>>>>>
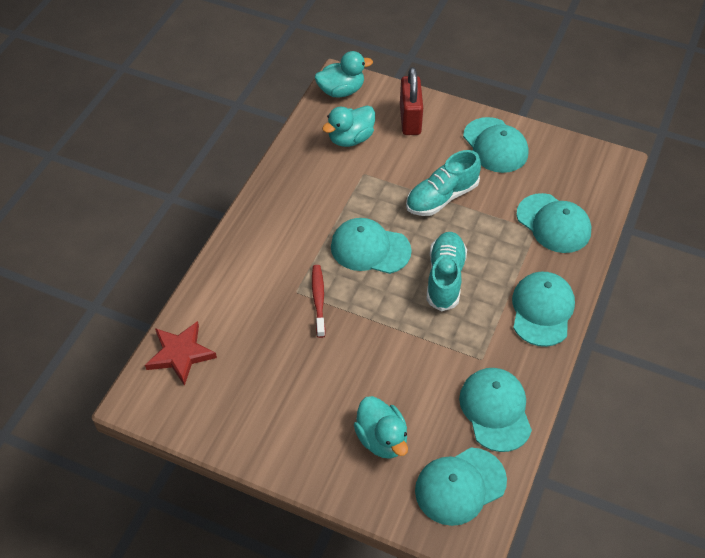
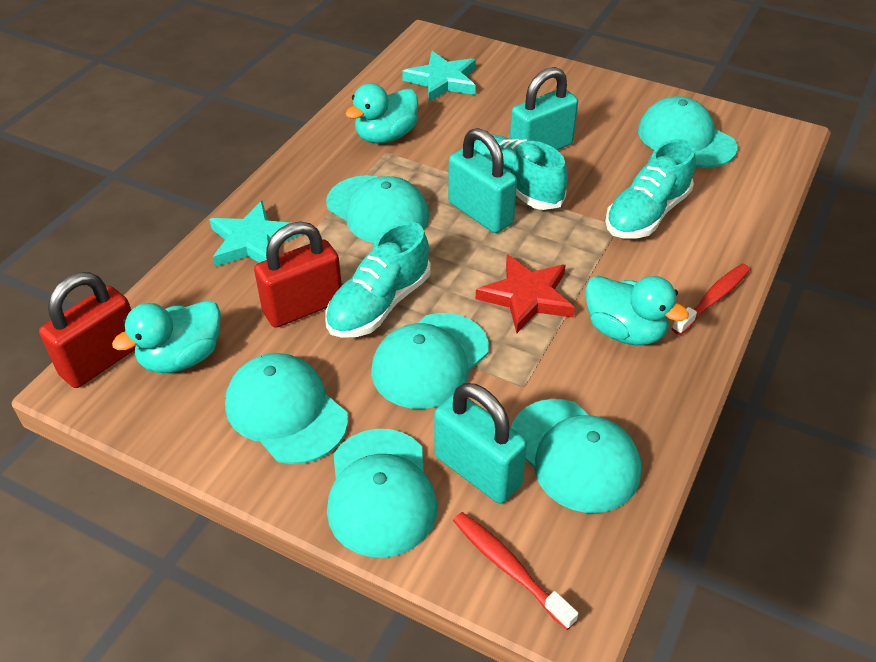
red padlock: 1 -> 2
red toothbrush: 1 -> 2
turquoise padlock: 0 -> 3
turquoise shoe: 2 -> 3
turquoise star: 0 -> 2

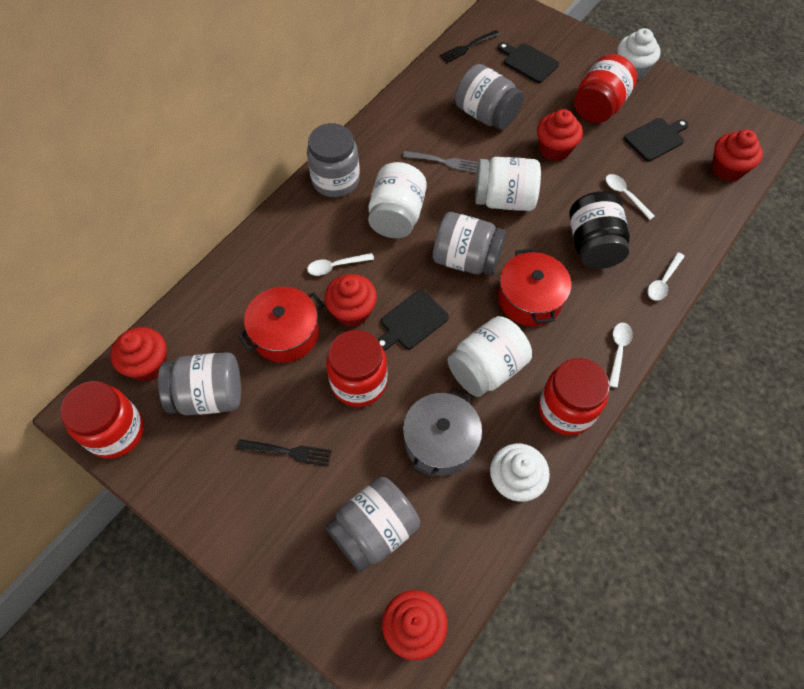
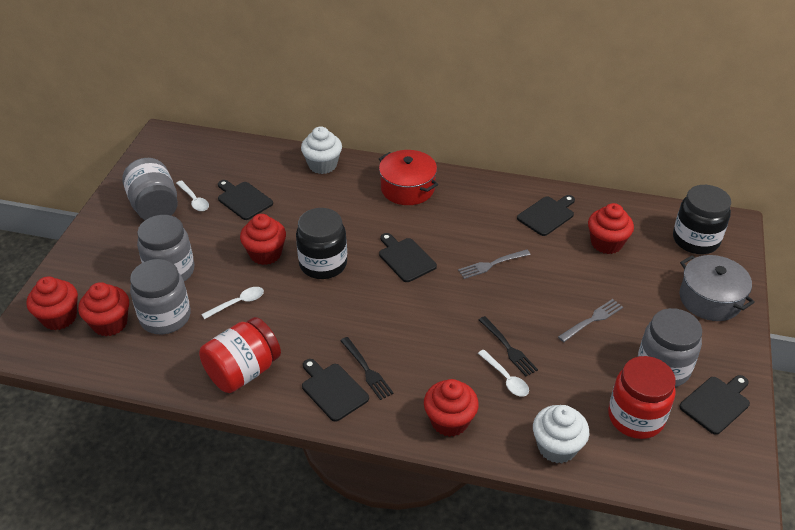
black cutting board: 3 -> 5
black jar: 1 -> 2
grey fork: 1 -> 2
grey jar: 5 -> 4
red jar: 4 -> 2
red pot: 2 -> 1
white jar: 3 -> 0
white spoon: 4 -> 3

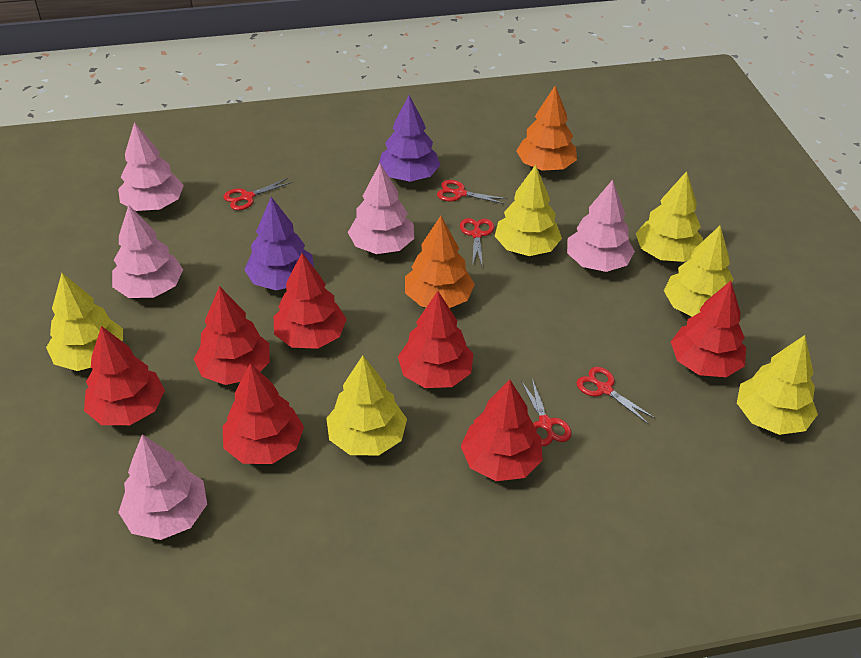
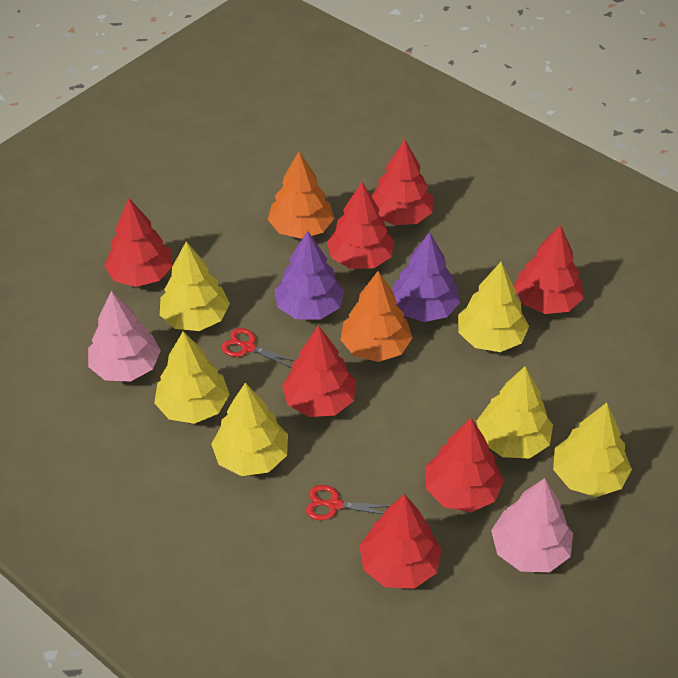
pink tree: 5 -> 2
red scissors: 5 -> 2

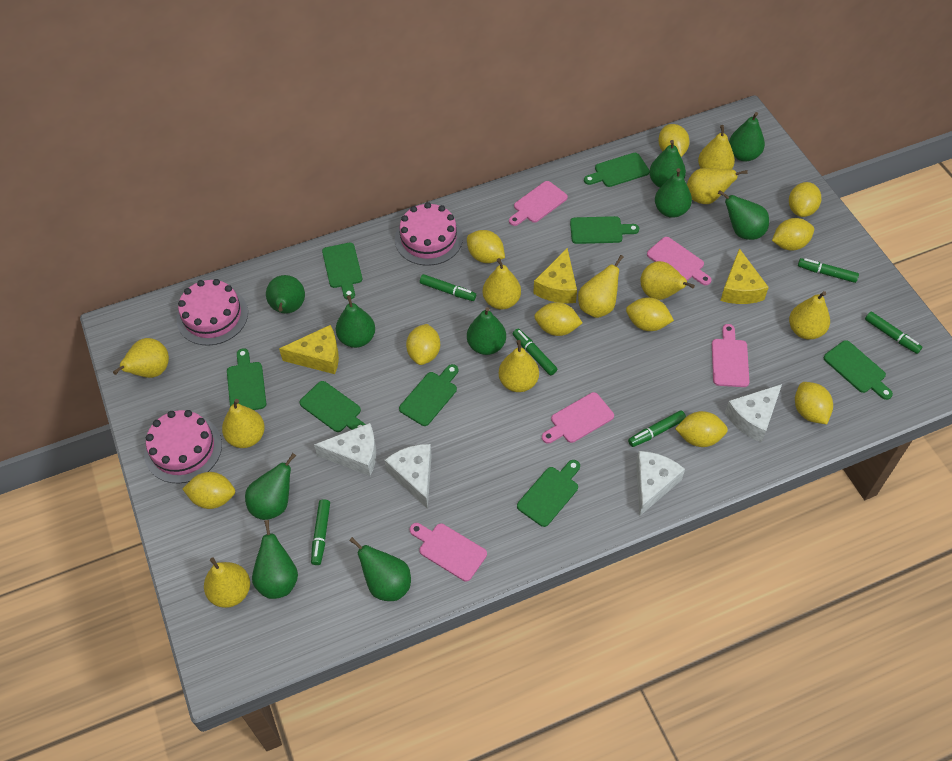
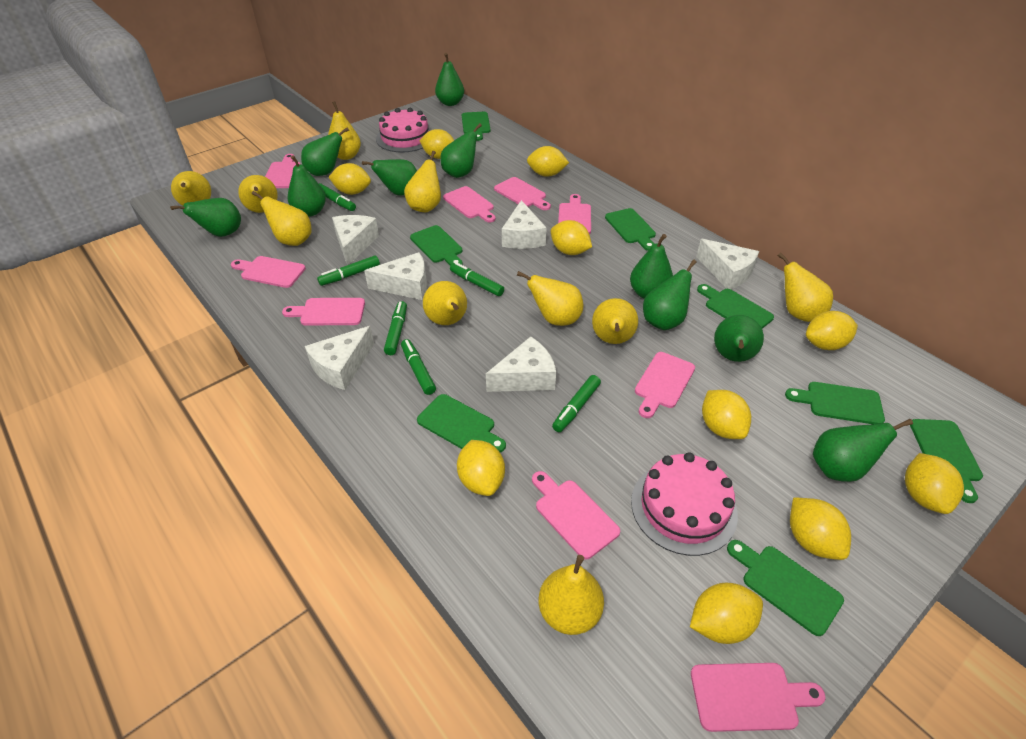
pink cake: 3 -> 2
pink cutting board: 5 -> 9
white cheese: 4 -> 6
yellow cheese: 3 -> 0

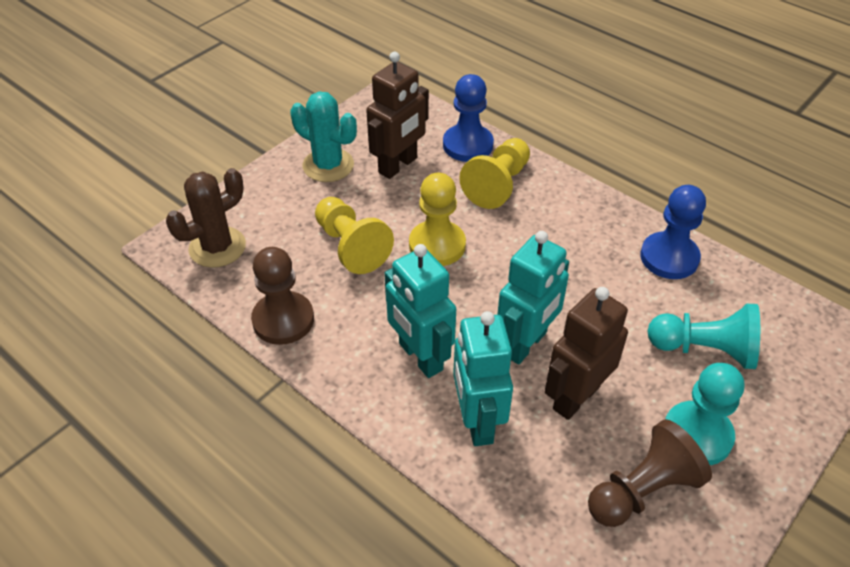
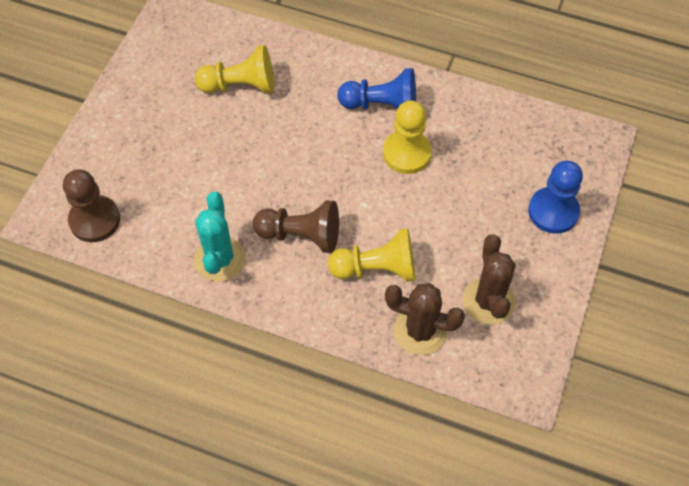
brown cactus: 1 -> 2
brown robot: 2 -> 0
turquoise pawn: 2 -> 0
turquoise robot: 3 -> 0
<<<<<
### WORK TO BE COMPLETED
With all pictures excluded, output exactly the lines from the one containing "grey fork: 1 -> 2" through the final line of the entries, inclusive.

### WORKED SOLUTION
grey fork: 1 -> 2
grey jar: 5 -> 4
red jar: 4 -> 2
red pot: 2 -> 1
white jar: 3 -> 0
white spoon: 4 -> 3

pink tree: 5 -> 2
red scissors: 5 -> 2

pink cake: 3 -> 2
pink cutting board: 5 -> 9
white cheese: 4 -> 6
yellow cheese: 3 -> 0

brown cactus: 1 -> 2
brown robot: 2 -> 0
turquoise pawn: 2 -> 0
turquoise robot: 3 -> 0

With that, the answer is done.